Exercise = After removing every image, reproduce the data exactly as it appears.

Provided data =
┌──

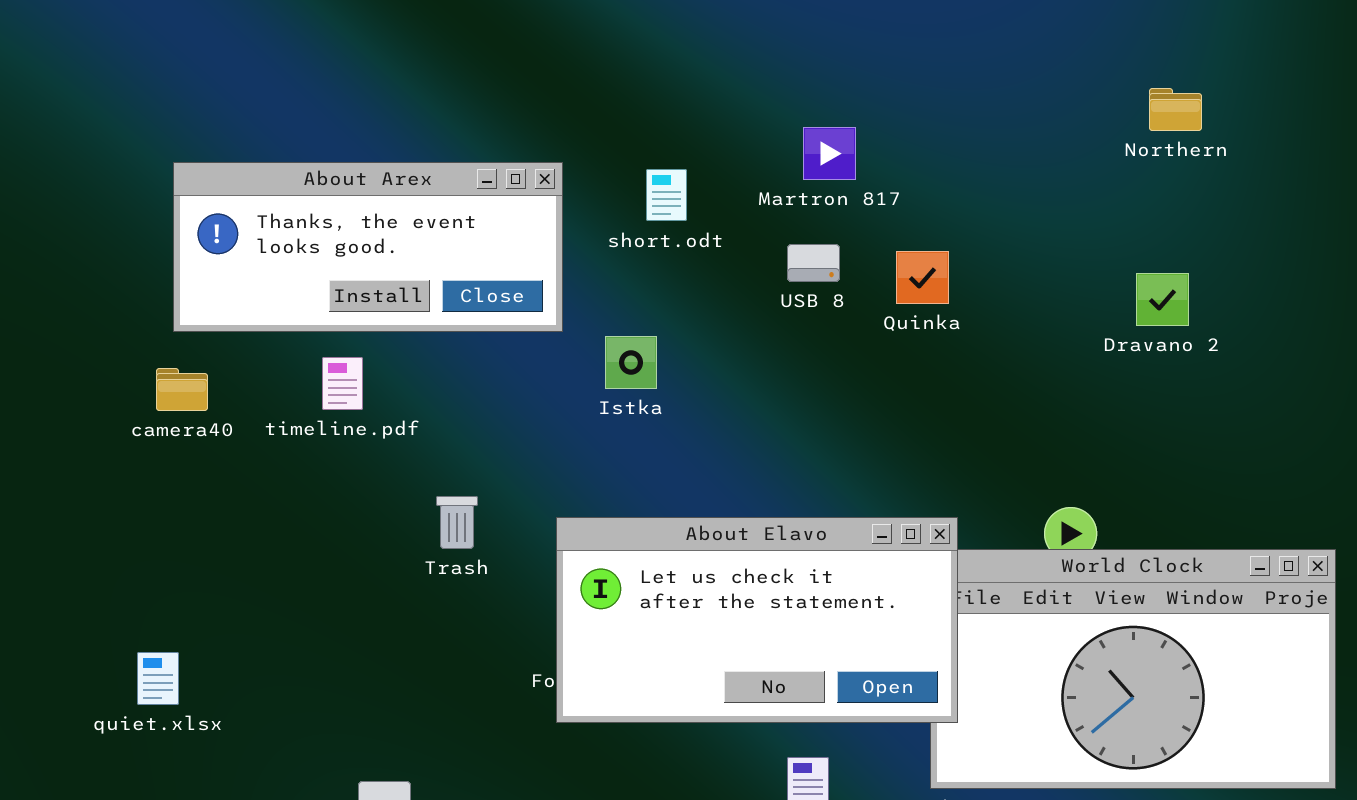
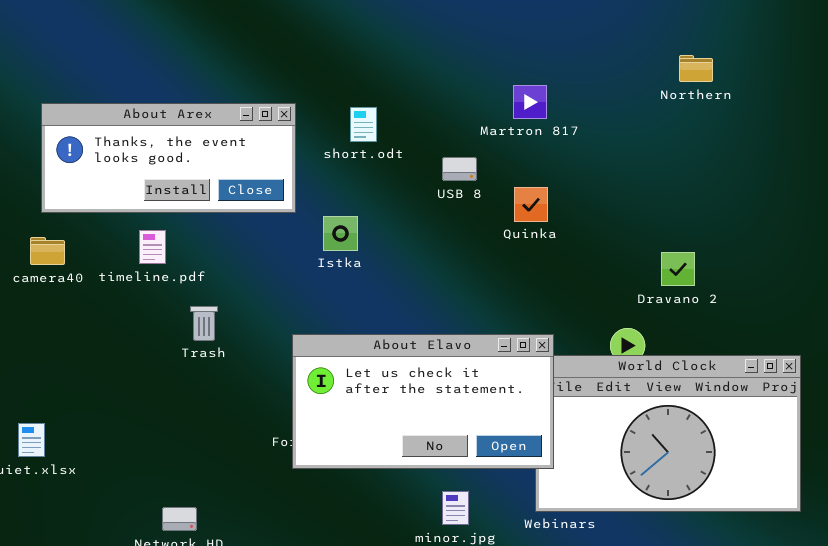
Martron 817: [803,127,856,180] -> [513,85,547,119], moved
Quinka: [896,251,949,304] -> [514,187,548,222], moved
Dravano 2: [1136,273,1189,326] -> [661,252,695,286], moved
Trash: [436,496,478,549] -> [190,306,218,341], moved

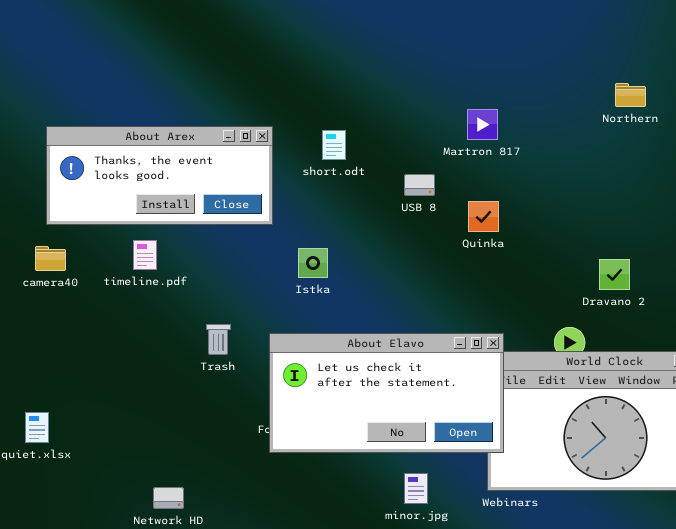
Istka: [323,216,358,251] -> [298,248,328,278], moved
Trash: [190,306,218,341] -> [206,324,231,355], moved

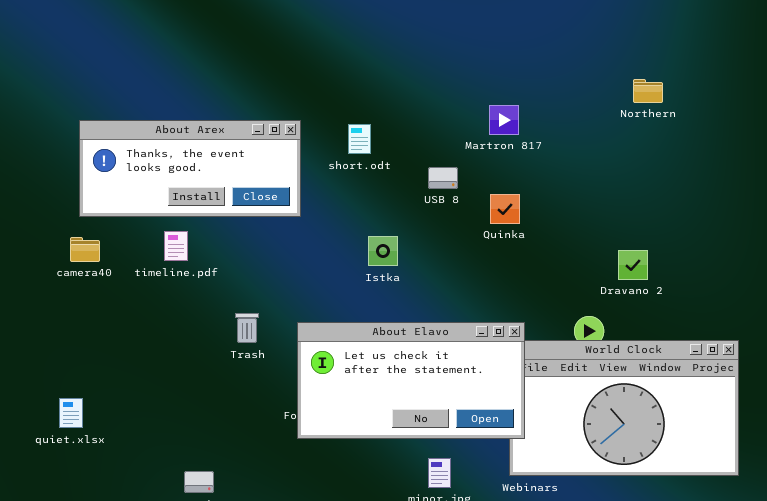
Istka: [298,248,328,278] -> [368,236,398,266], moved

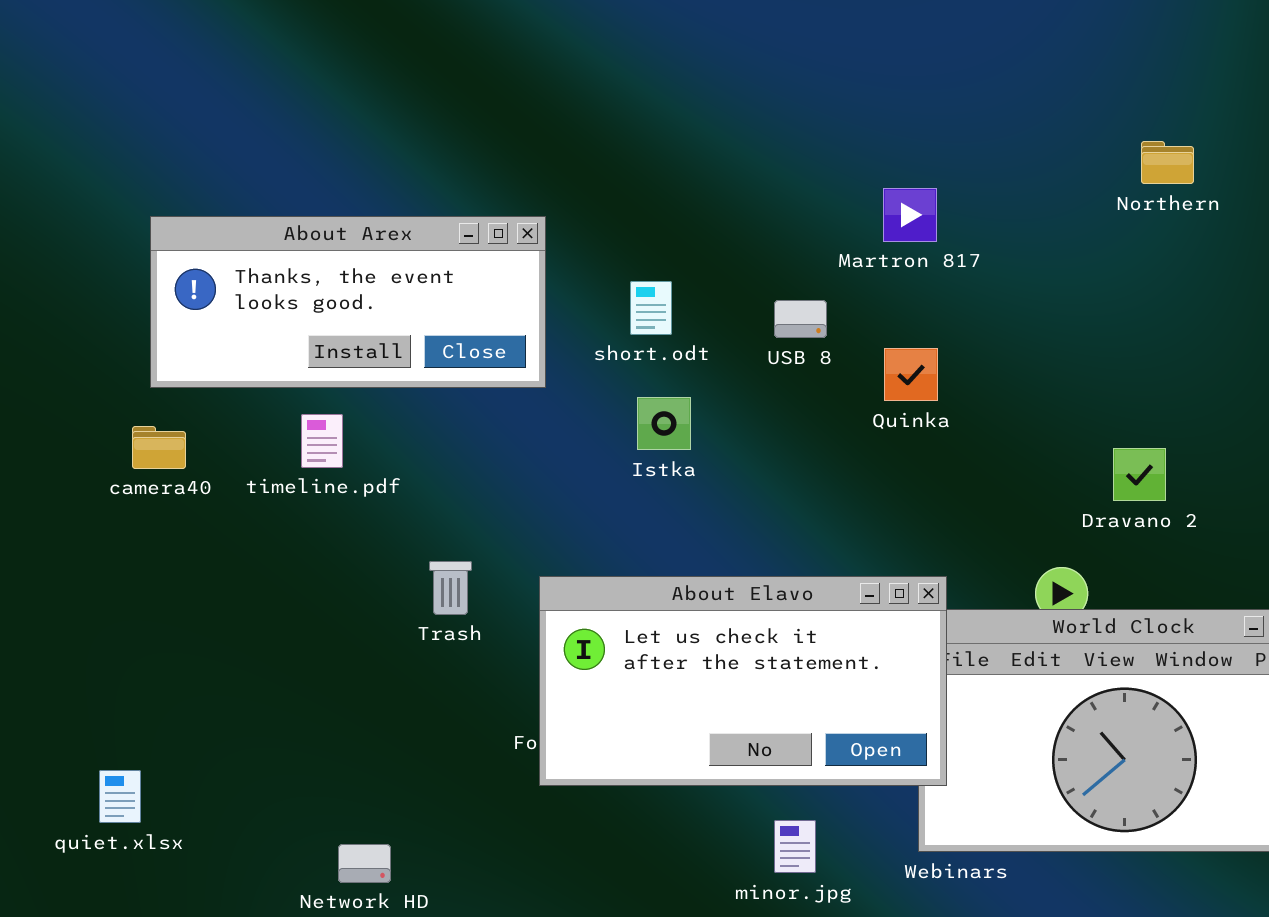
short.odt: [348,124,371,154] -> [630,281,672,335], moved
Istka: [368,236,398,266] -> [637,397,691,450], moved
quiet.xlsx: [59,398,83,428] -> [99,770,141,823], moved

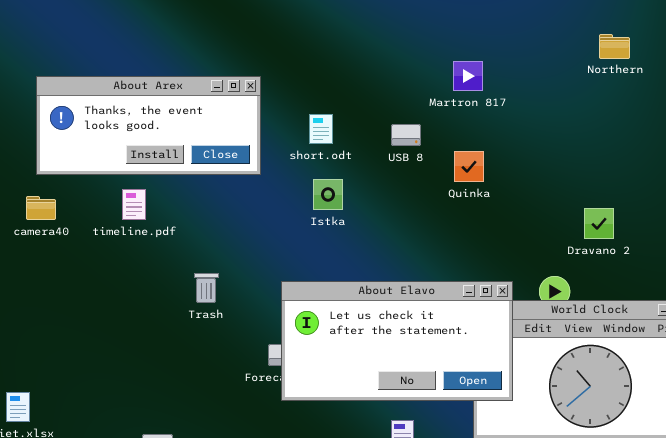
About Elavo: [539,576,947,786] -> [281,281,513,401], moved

└──

Task response =
Martron 817: [803,127,856,180] -> [513,85,547,119], moved
Quinka: [896,251,949,304] -> [514,187,548,222], moved
Dravano 2: [1136,273,1189,326] -> [661,252,695,286], moved
Trash: [436,496,478,549] -> [190,306,218,341], moved

Istka: [323,216,358,251] -> [298,248,328,278], moved
Trash: [190,306,218,341] -> [206,324,231,355], moved

Istka: [298,248,328,278] -> [368,236,398,266], moved

short.odt: [348,124,371,154] -> [630,281,672,335], moved
Istka: [368,236,398,266] -> [637,397,691,450], moved
quiet.xlsx: [59,398,83,428] -> [99,770,141,823], moved

About Elavo: [539,576,947,786] -> [281,281,513,401], moved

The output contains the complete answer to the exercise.